EXERCISE: Repeat the data that follows in full. Do not include the pictures.

SUPPLIED INFORMATION:
*** Begin section ***
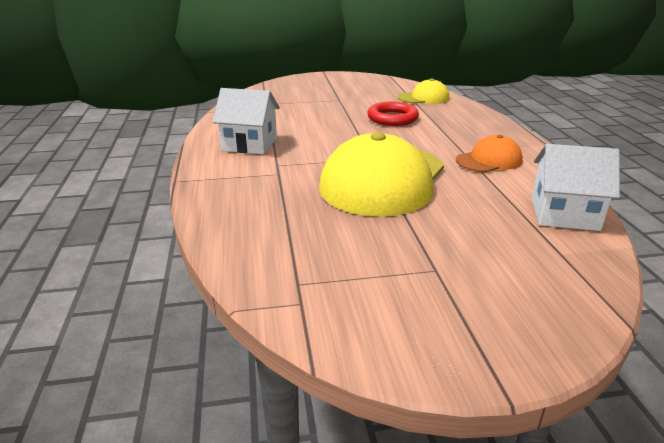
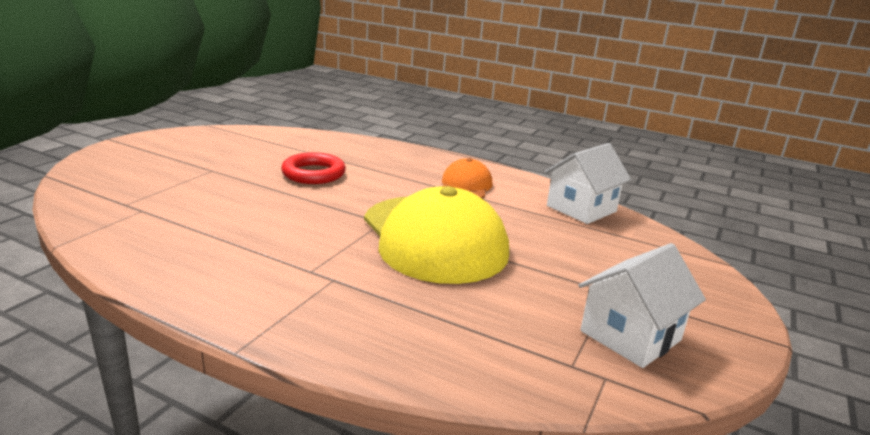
camera: 55 degrees left, 5 degrees down
(249, 144) = (225, 263): white house -> white house (630, 336)
(423, 98) = (297, 142): yellow cap -> none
*** End section ***
EXERCISE RESULT:
camera: 55 degrees left, 5 degrees down
(249, 144) = (225, 263): white house -> white house (630, 336)
(423, 98) = (297, 142): yellow cap -> none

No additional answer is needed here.